(Scene comparison data)
- - - - -

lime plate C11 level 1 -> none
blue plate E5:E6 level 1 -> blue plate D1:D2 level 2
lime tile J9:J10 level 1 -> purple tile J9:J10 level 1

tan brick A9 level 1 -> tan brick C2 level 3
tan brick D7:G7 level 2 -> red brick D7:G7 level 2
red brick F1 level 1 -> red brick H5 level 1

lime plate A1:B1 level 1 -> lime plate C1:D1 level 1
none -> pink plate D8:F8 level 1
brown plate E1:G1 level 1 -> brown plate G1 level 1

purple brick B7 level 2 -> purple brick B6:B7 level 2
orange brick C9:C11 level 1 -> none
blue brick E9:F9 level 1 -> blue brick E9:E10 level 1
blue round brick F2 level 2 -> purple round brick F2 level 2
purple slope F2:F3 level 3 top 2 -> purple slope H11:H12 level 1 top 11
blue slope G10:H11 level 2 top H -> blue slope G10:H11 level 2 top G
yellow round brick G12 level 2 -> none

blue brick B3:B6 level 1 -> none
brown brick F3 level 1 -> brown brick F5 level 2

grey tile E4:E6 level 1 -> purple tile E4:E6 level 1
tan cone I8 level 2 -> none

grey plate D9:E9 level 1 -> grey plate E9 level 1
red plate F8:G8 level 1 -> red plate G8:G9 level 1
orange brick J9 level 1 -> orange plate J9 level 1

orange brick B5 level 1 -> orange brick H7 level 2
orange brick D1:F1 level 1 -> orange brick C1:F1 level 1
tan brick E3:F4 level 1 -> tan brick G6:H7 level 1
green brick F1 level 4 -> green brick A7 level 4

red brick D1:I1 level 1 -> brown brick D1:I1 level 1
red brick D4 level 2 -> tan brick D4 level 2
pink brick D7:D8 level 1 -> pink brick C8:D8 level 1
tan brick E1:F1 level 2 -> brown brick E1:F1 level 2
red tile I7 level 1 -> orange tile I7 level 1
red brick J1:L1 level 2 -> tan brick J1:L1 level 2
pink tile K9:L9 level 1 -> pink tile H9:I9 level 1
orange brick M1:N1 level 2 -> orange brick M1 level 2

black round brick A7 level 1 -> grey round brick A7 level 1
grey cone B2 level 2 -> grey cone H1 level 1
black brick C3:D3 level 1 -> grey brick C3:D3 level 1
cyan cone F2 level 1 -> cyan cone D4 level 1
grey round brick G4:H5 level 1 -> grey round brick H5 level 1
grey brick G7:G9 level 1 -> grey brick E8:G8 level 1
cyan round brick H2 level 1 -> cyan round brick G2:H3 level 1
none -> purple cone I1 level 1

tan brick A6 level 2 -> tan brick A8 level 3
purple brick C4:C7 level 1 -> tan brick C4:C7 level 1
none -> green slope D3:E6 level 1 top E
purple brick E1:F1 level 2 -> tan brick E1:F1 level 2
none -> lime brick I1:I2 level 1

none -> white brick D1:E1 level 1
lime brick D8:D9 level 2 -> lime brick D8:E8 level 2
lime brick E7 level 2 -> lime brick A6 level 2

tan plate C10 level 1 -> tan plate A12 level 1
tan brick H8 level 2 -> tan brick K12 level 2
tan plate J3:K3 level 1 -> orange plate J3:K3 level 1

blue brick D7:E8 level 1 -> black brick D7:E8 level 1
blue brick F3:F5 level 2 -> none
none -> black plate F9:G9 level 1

- - - - -

# Work to be completed
Transcribe the records in full, keeping every character as it is.

# Result for this exercise
lime plate C11 level 1 -> none
blue plate E5:E6 level 1 -> blue plate D1:D2 level 2
lime tile J9:J10 level 1 -> purple tile J9:J10 level 1

tan brick A9 level 1 -> tan brick C2 level 3
tan brick D7:G7 level 2 -> red brick D7:G7 level 2
red brick F1 level 1 -> red brick H5 level 1

lime plate A1:B1 level 1 -> lime plate C1:D1 level 1
none -> pink plate D8:F8 level 1
brown plate E1:G1 level 1 -> brown plate G1 level 1

purple brick B7 level 2 -> purple brick B6:B7 level 2
orange brick C9:C11 level 1 -> none
blue brick E9:F9 level 1 -> blue brick E9:E10 level 1
blue round brick F2 level 2 -> purple round brick F2 level 2
purple slope F2:F3 level 3 top 2 -> purple slope H11:H12 level 1 top 11
blue slope G10:H11 level 2 top H -> blue slope G10:H11 level 2 top G
yellow round brick G12 level 2 -> none

blue brick B3:B6 level 1 -> none
brown brick F3 level 1 -> brown brick F5 level 2

grey tile E4:E6 level 1 -> purple tile E4:E6 level 1
tan cone I8 level 2 -> none

grey plate D9:E9 level 1 -> grey plate E9 level 1
red plate F8:G8 level 1 -> red plate G8:G9 level 1
orange brick J9 level 1 -> orange plate J9 level 1

orange brick B5 level 1 -> orange brick H7 level 2
orange brick D1:F1 level 1 -> orange brick C1:F1 level 1
tan brick E3:F4 level 1 -> tan brick G6:H7 level 1
green brick F1 level 4 -> green brick A7 level 4

red brick D1:I1 level 1 -> brown brick D1:I1 level 1
red brick D4 level 2 -> tan brick D4 level 2
pink brick D7:D8 level 1 -> pink brick C8:D8 level 1
tan brick E1:F1 level 2 -> brown brick E1:F1 level 2
red tile I7 level 1 -> orange tile I7 level 1
red brick J1:L1 level 2 -> tan brick J1:L1 level 2
pink tile K9:L9 level 1 -> pink tile H9:I9 level 1
orange brick M1:N1 level 2 -> orange brick M1 level 2

black round brick A7 level 1 -> grey round brick A7 level 1
grey cone B2 level 2 -> grey cone H1 level 1
black brick C3:D3 level 1 -> grey brick C3:D3 level 1
cyan cone F2 level 1 -> cyan cone D4 level 1
grey round brick G4:H5 level 1 -> grey round brick H5 level 1
grey brick G7:G9 level 1 -> grey brick E8:G8 level 1
cyan round brick H2 level 1 -> cyan round brick G2:H3 level 1
none -> purple cone I1 level 1

tan brick A6 level 2 -> tan brick A8 level 3
purple brick C4:C7 level 1 -> tan brick C4:C7 level 1
none -> green slope D3:E6 level 1 top E
purple brick E1:F1 level 2 -> tan brick E1:F1 level 2
none -> lime brick I1:I2 level 1

none -> white brick D1:E1 level 1
lime brick D8:D9 level 2 -> lime brick D8:E8 level 2
lime brick E7 level 2 -> lime brick A6 level 2

tan plate C10 level 1 -> tan plate A12 level 1
tan brick H8 level 2 -> tan brick K12 level 2
tan plate J3:K3 level 1 -> orange plate J3:K3 level 1

blue brick D7:E8 level 1 -> black brick D7:E8 level 1
blue brick F3:F5 level 2 -> none
none -> black plate F9:G9 level 1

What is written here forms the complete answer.